DATASET RECORDS
- - - - - - -

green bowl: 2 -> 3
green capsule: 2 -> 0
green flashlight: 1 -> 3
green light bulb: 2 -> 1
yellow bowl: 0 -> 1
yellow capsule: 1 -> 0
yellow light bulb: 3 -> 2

- - - - - - -

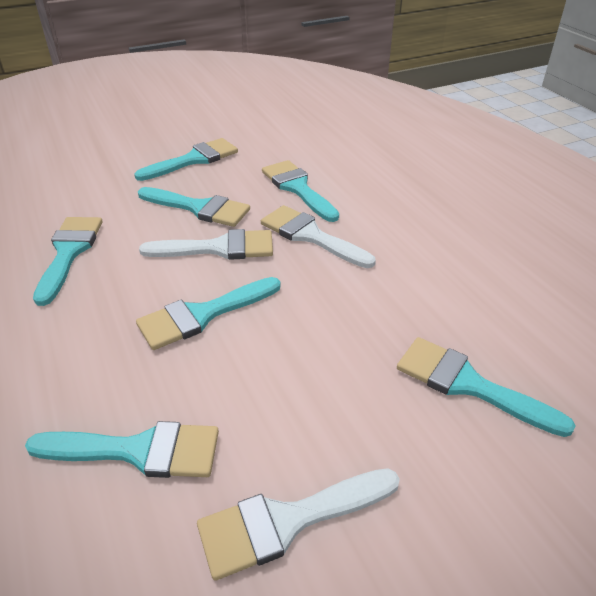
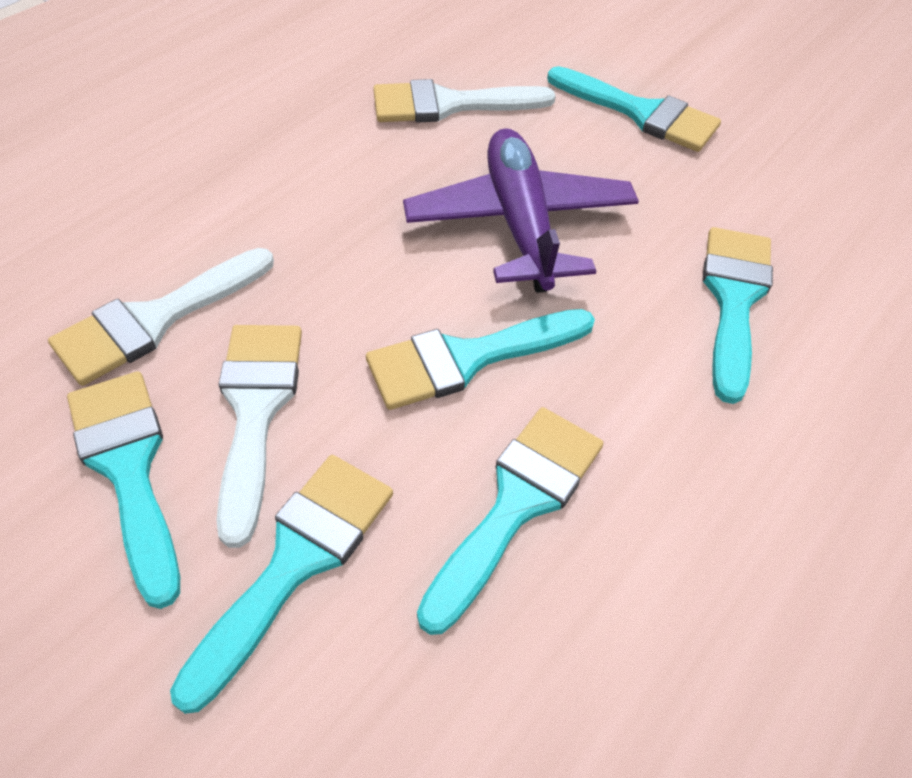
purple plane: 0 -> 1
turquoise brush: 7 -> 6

- - - - - - -

PROBLEM TO SOLVE
When the line with "green bowl: 2 -> 3" is reached in the data above, start copying there, and copy each line exactly until the line with "yellow light bulb: 3 -> 2" has been copied; copy nothing else.

PROBLEM SOLUTION
green bowl: 2 -> 3
green capsule: 2 -> 0
green flashlight: 1 -> 3
green light bulb: 2 -> 1
yellow bowl: 0 -> 1
yellow capsule: 1 -> 0
yellow light bulb: 3 -> 2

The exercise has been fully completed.